* Task *
Transcribe the records word for word, beginning with the line that contains "red line at" and running through the end of the records. Leave the pictures out of your answer.

* start *

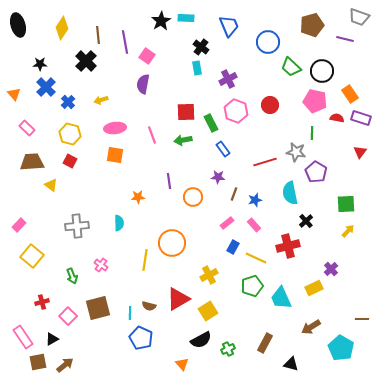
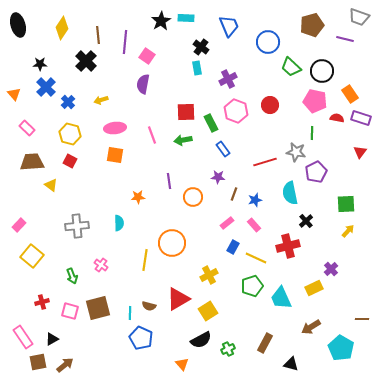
purple line at (125, 42): rotated 15 degrees clockwise
purple pentagon at (316, 172): rotated 15 degrees clockwise
pink square at (68, 316): moved 2 px right, 5 px up; rotated 30 degrees counterclockwise
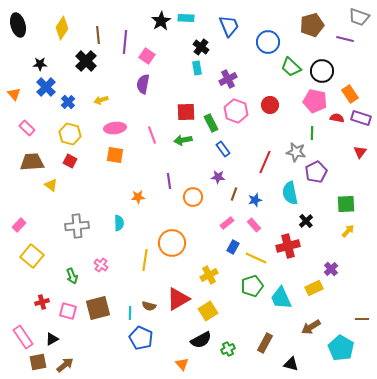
red line at (265, 162): rotated 50 degrees counterclockwise
pink square at (70, 311): moved 2 px left
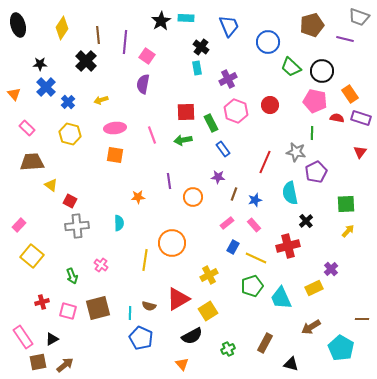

* end *

* Complete output *
red line at (265, 162): rotated 50 degrees counterclockwise
pink square at (70, 311): moved 2 px left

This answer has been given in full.